[ABOUT THIS EXERCISE]:
In the entries that follow, the lines from the line containing "(445, 209) = (482, 278): blue" up to and including the line containing "(521, 448) = (506, 374): black" must be copied exactly, with pictures omitted.

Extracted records
========
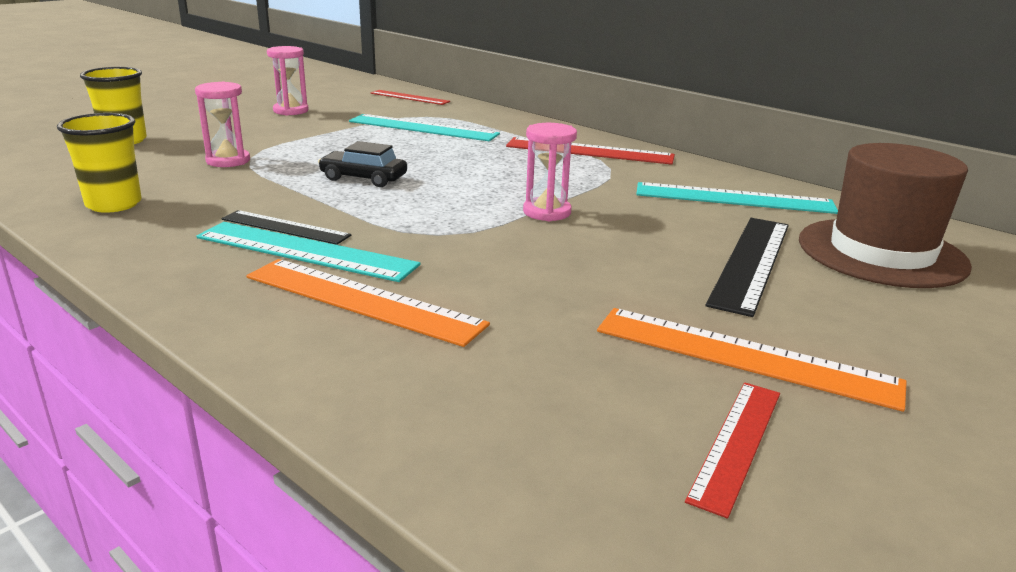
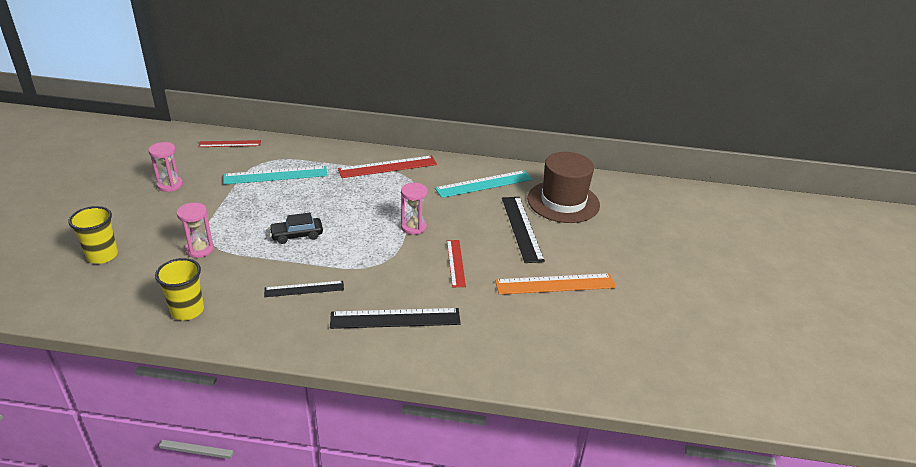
camera: 35 degrees left, 10 degrees up
(305, 251) = (334, 300): turquoise ruler -> none
(362, 300) = (395, 318): orange ruler -> black ruler
(737, 443) = (579, 324): red ruler -> red ruler (456, 263)

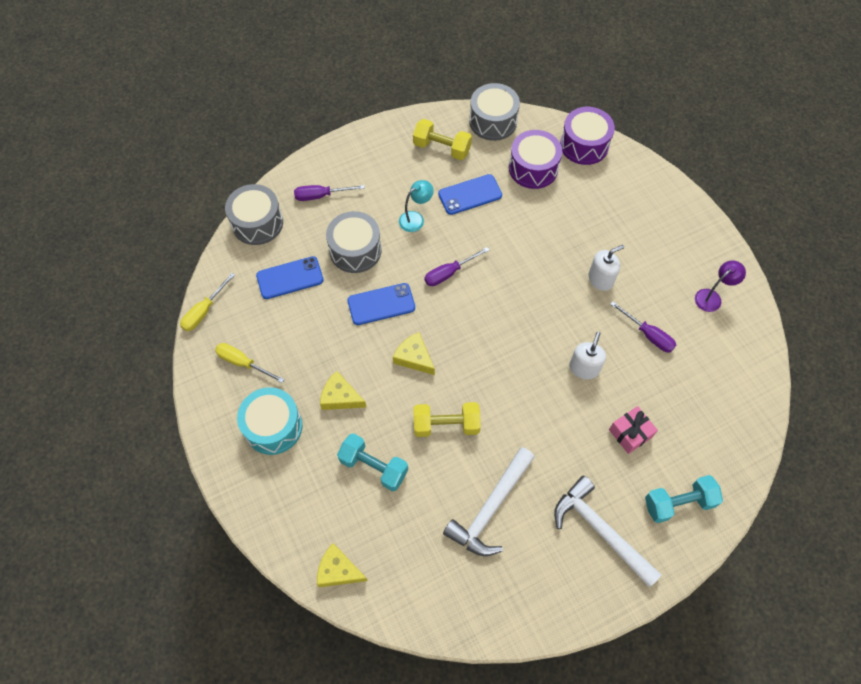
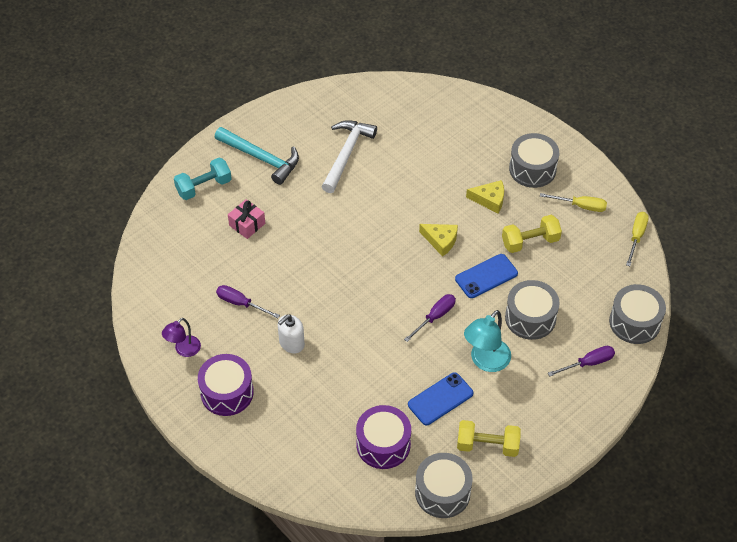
camera: 165 degrees right, 10 degrees down
(273, 427) = (532, 169): turquoise drum -> grey drum
(290, 278) = (578, 280): blue phone -> none
(338, 570) = (443, 99): yellow cheese -> none
(373, 467) = (443, 160): turquoise dumbbell -> none
(416, 218) = (485, 361): turquoise lamp -> turquoise lamp, size x1.57
(446, 425) = (397, 199): yellow dumbbell -> yellow dumbbell (530, 241)
(584, 145) = (334, 486): purple drum -> purple drum (227, 392)
(584, 368) = (293, 264): white soap dispenser -> none
(600, 531) = (261, 158): white hammer -> turquoise hammer

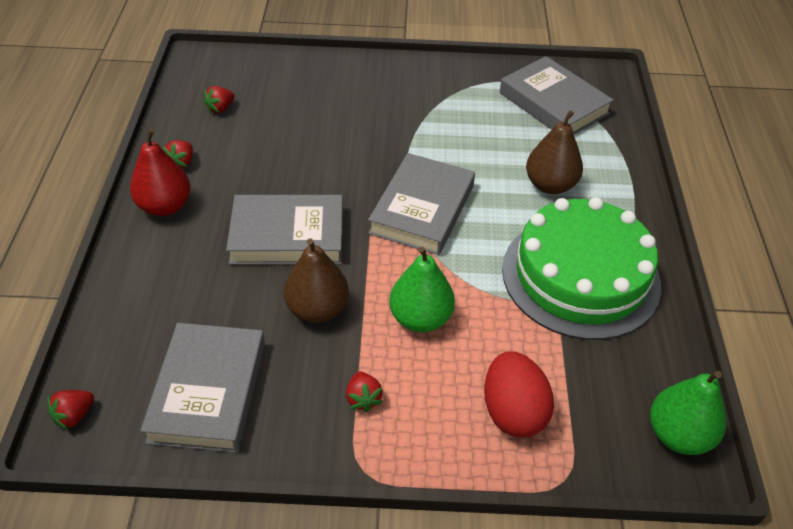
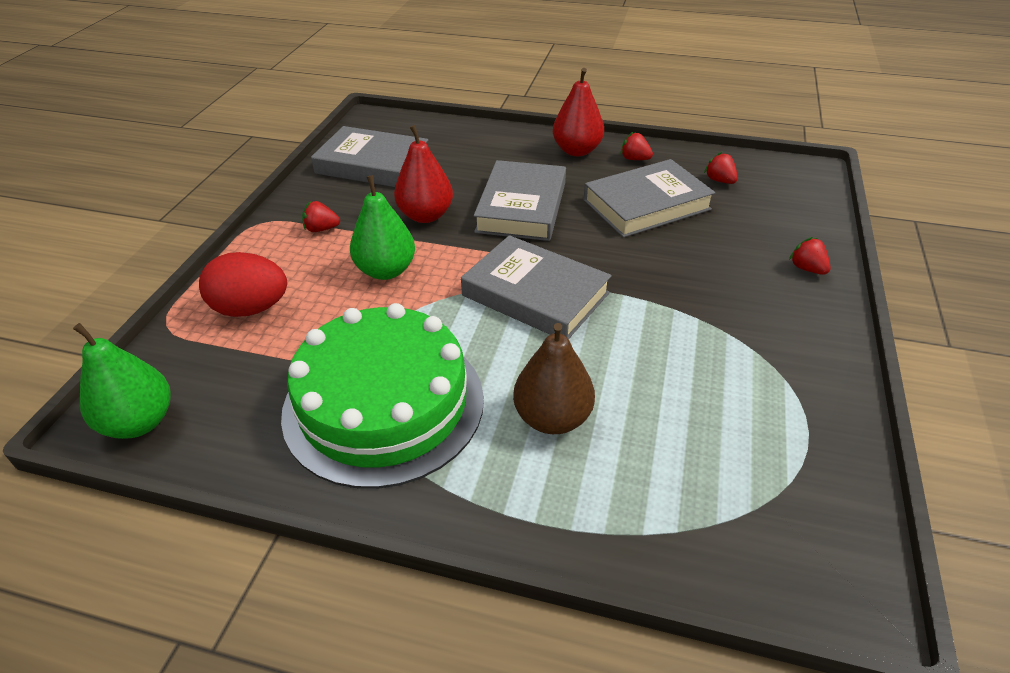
camera: 105 degrees right, 5 degrees down
(74, 415) = (384, 120): red strawberry -> red strawberry (807, 269)
(317, 309) = (426, 215): brown pear -> red pear
(553, 103) = (751, 476): grey book -> grey book (646, 205)

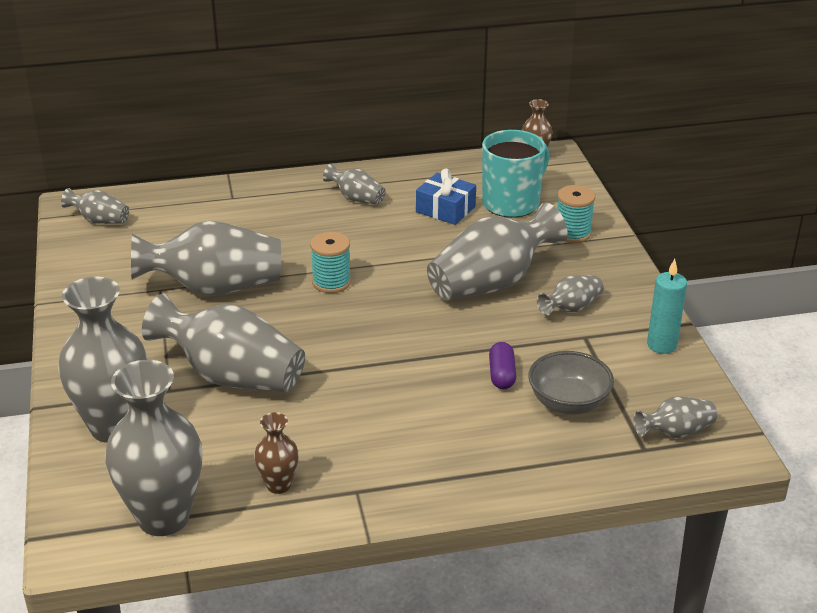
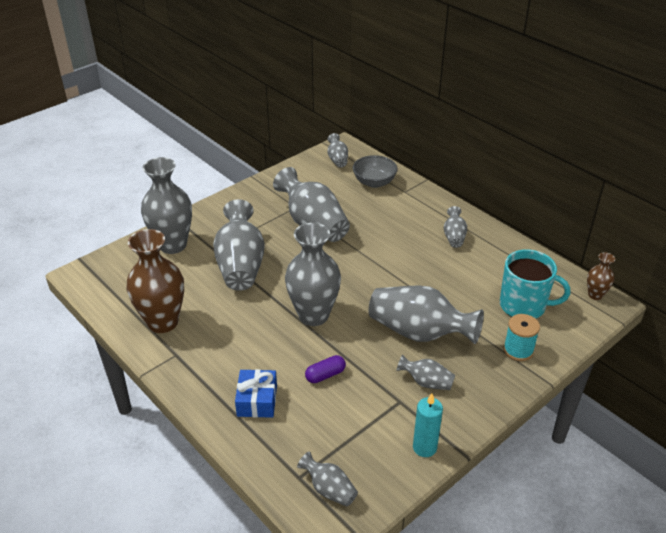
camera: 60 degrees right, 5 degrees up
(163, 517) = (115, 293): grey vase -> grey vase (313, 315)
(278, 485) = (163, 322): brown vase -> brown vase, size x2.06
(331, 282) = (357, 264): turquoise spool -> none
(445, 209) = (482, 278): blue gift -> blue gift (257, 400)
(568, 403) = (320, 419): grey bowl -> grey bowl (374, 182)

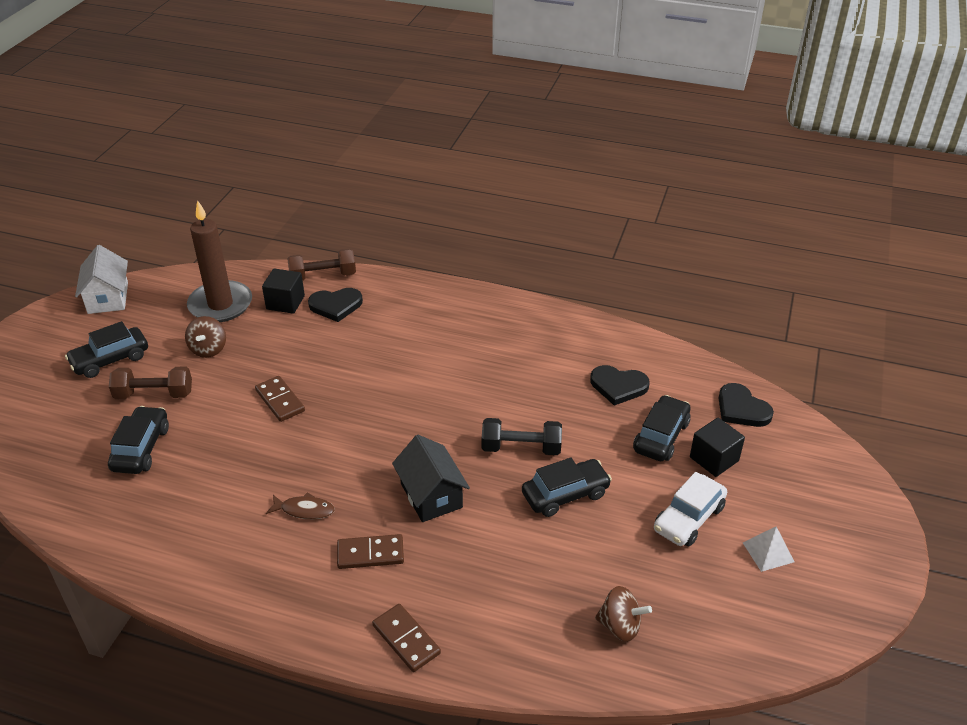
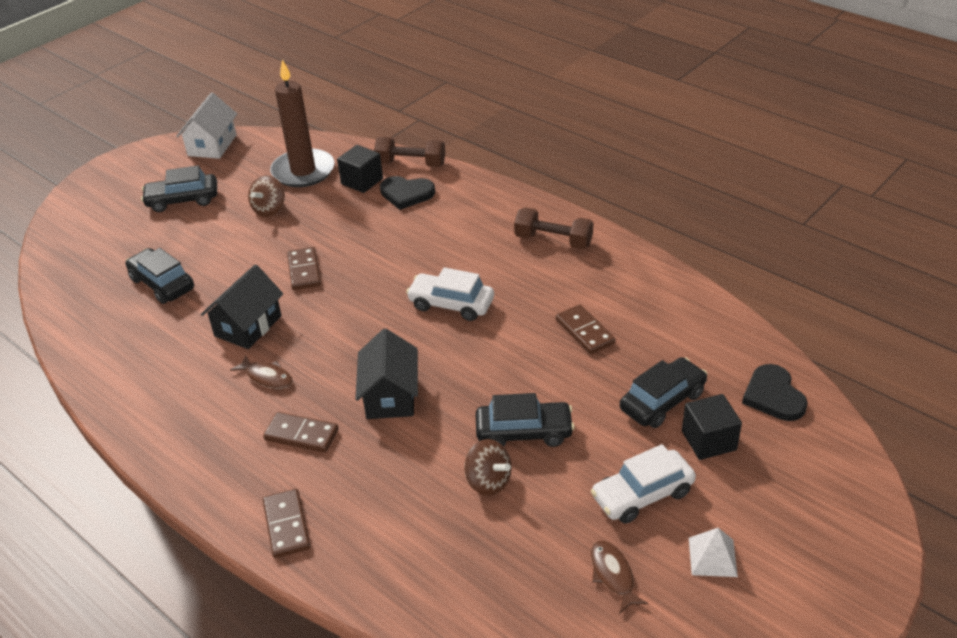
camera: 25 degrees right, 0 degrees up
(141, 448) = (162, 284): black car -> black car turned 75 degrees counterclockwise
(154, 394) = (200, 239): brown dumbbell -> brown dumbbell (553, 241)
(256, 467) = (248, 326): none -> black house
(437, 398) = (451, 304): none -> white car
(521, 448) = (506, 374): black dumbbell -> none
(566, 394) = (585, 331): none -> brown domino
(618, 386) = (646, 337): black heart -> none
(620, 626) = (502, 581): brown spinning top -> brown spinning top (488, 481)
(703, 591) = (613, 575): none -> brown fish

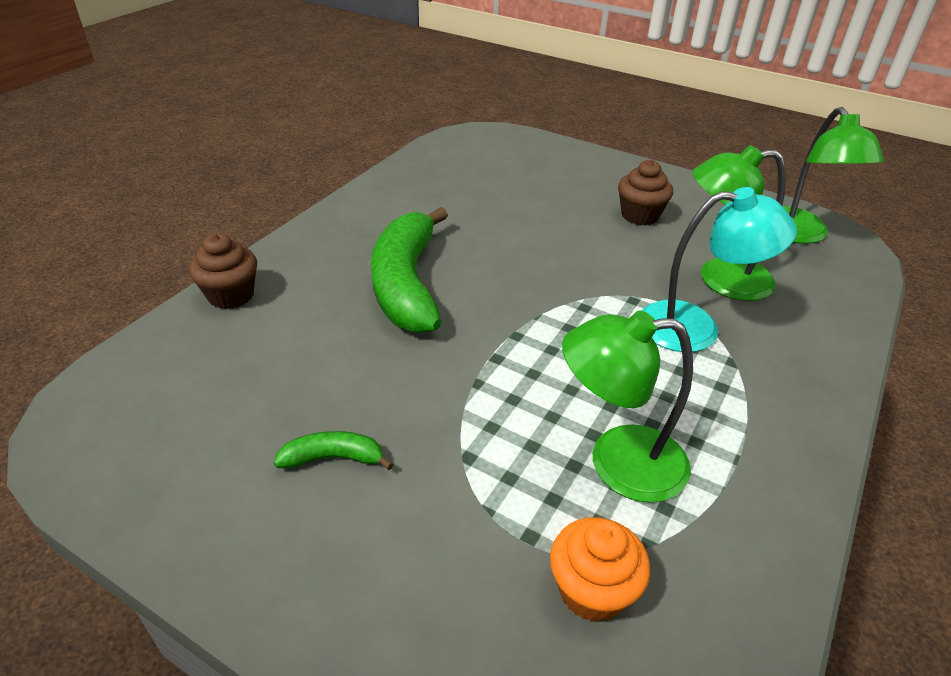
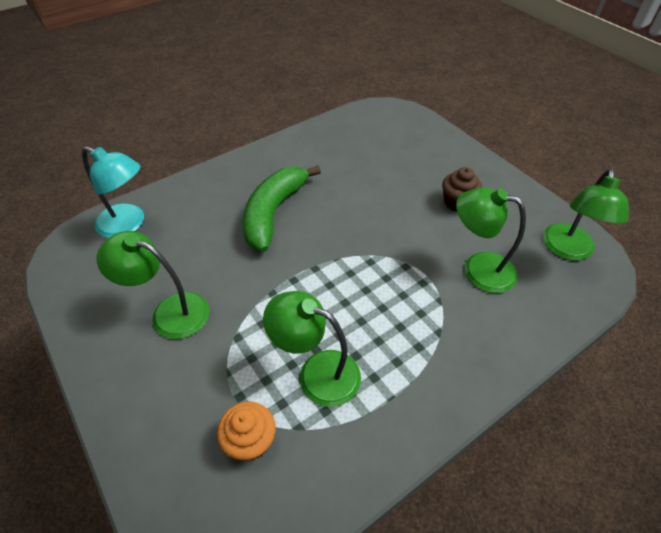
camera: 25 degrees right, 10 degrees up
(231, 295) = (176, 192): brown cupcake -> none
(333, 458) = (170, 312): green banana -> green lamp
(695, 327) = (433, 299): turquoise lamp -> turquoise lamp (128, 224)

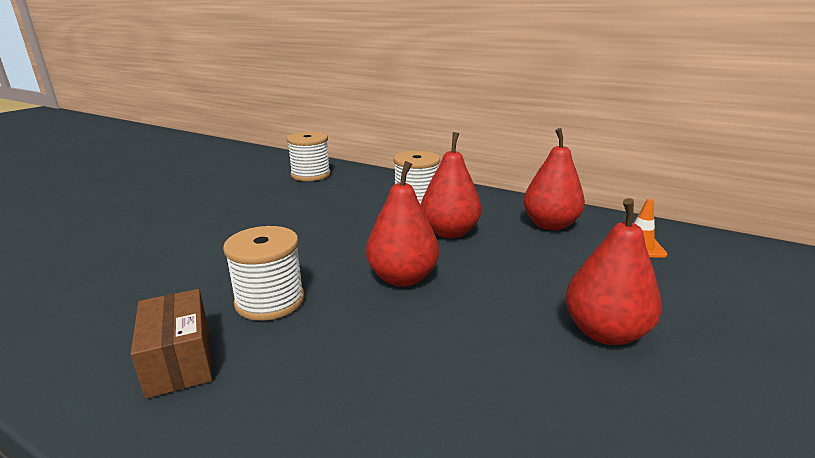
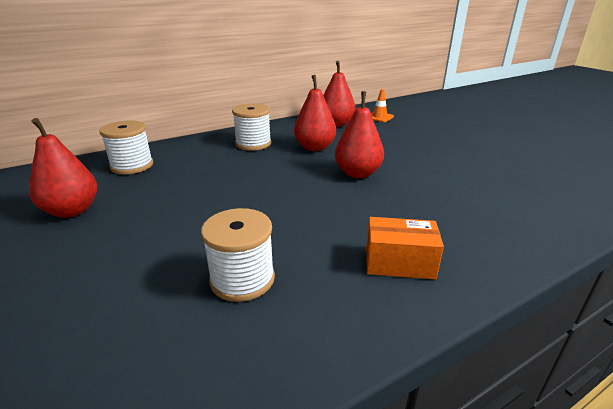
camera: 60 degrees left, 5 degrees up
(179, 360) = (399, 262): brown box -> orange box
(270, 301) = (347, 219): white spool -> white spool (242, 279)
(604, 332) = (443, 147): red pear -> red pear (72, 211)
========
[YOUR RESPONSE]:
(445, 209) = (482, 278): blue gift -> blue gift (257, 400)
(568, 403) = (320, 419): grey bowl -> grey bowl (374, 182)

camera: 25 degrees right, 0 degrees up
(141, 448) = (162, 284): black car -> black car turned 75 degrees counterclockwise
(154, 394) = (200, 239): brown dumbbell -> brown dumbbell (553, 241)
(256, 467) = (248, 326): none -> black house
(437, 398) = (451, 304): none -> white car
(521, 448) = (506, 374): black dumbbell -> none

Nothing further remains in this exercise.